## Task brief
The full listing is to be transcribed exactly, with each picture left out.

## Supplied information
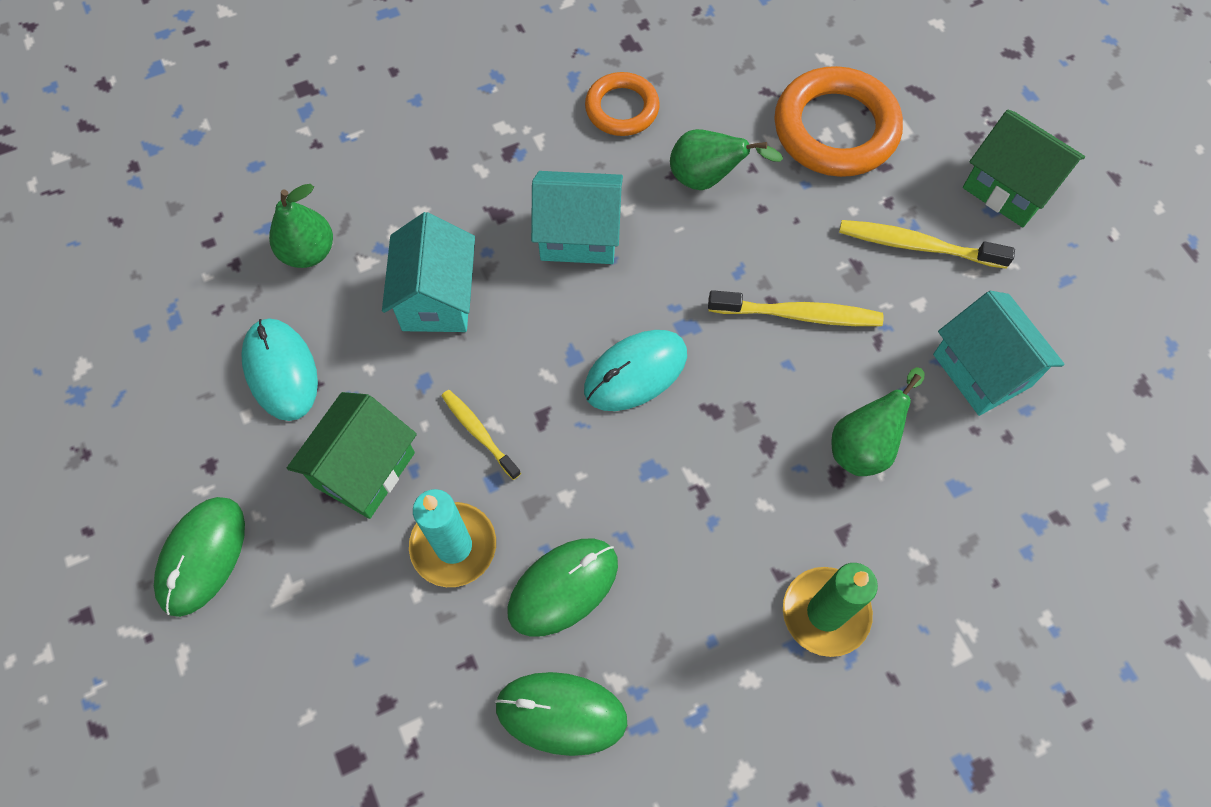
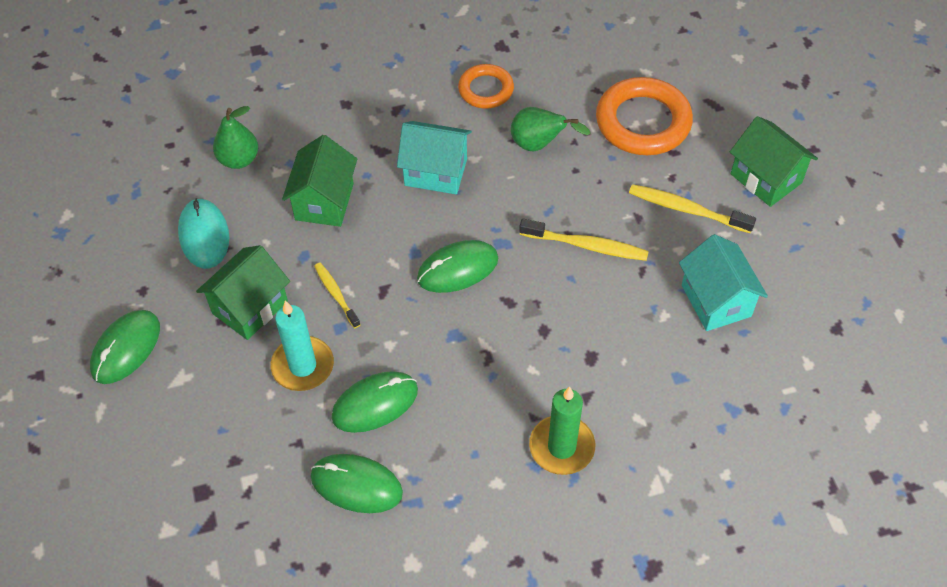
camera: 10 degrees right, 10 degrees down
(437, 298) = (324, 202): turquoise house -> green house
(635, 372) = (457, 269): turquoise mouse -> green mouse
(864, 445) = (616, 339): green pear -> none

## Completed exercise
camera: 10 degrees right, 10 degrees down
(437, 298) = (324, 202): turquoise house -> green house
(635, 372) = (457, 269): turquoise mouse -> green mouse
(864, 445) = (616, 339): green pear -> none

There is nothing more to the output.